Records
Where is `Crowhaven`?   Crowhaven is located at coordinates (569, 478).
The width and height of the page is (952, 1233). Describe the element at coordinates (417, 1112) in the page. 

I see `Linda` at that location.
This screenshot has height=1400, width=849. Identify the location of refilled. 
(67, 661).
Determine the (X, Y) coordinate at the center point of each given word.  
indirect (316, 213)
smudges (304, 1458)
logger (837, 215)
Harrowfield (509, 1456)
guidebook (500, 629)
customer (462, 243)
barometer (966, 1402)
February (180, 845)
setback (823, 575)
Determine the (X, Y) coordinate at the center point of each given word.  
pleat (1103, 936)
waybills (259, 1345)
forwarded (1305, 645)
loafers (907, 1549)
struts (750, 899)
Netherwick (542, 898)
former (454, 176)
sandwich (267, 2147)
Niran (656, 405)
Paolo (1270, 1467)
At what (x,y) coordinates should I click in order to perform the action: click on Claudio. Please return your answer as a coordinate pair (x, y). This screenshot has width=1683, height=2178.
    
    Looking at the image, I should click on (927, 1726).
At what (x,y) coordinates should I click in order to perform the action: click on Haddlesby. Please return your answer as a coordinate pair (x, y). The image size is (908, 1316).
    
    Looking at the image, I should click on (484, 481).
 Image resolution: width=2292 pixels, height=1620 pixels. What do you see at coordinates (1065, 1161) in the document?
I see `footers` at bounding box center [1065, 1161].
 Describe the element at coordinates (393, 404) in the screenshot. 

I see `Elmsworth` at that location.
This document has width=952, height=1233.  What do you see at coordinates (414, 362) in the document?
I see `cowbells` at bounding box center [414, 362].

_WHAT TO DO_. Copy out the data above line for line, without changing anything.

_SOLUTION BELOW_.
Where is `Crowhaven`?   Crowhaven is located at coordinates (569, 478).
The width and height of the page is (952, 1233). Describe the element at coordinates (417, 1112) in the page. 

I see `Linda` at that location.
This screenshot has height=1400, width=849. Identify the location of refilled. 
(67, 661).
Determine the (X, Y) coordinate at the center point of each given word.  
indirect (316, 213)
smudges (304, 1458)
logger (837, 215)
Harrowfield (509, 1456)
guidebook (500, 629)
customer (462, 243)
barometer (966, 1402)
February (180, 845)
setback (823, 575)
Determine the (X, Y) coordinate at the center point of each given word.  
pleat (1103, 936)
waybills (259, 1345)
forwarded (1305, 645)
loafers (907, 1549)
struts (750, 899)
Netherwick (542, 898)
former (454, 176)
sandwich (267, 2147)
Niran (656, 405)
Paolo (1270, 1467)
At what (x,y) coordinates should I click in order to perform the action: click on Claudio. Please return your answer as a coordinate pair (x, y). This screenshot has width=1683, height=2178.
    
    Looking at the image, I should click on (927, 1726).
At what (x,y) coordinates should I click in order to perform the action: click on Haddlesby. Please return your answer as a coordinate pair (x, y). The image size is (908, 1316).
    
    Looking at the image, I should click on (484, 481).
 Image resolution: width=2292 pixels, height=1620 pixels. What do you see at coordinates (1065, 1161) in the document?
I see `footers` at bounding box center [1065, 1161].
 Describe the element at coordinates (393, 404) in the screenshot. 

I see `Elmsworth` at that location.
This document has width=952, height=1233.  What do you see at coordinates (414, 362) in the document?
I see `cowbells` at bounding box center [414, 362].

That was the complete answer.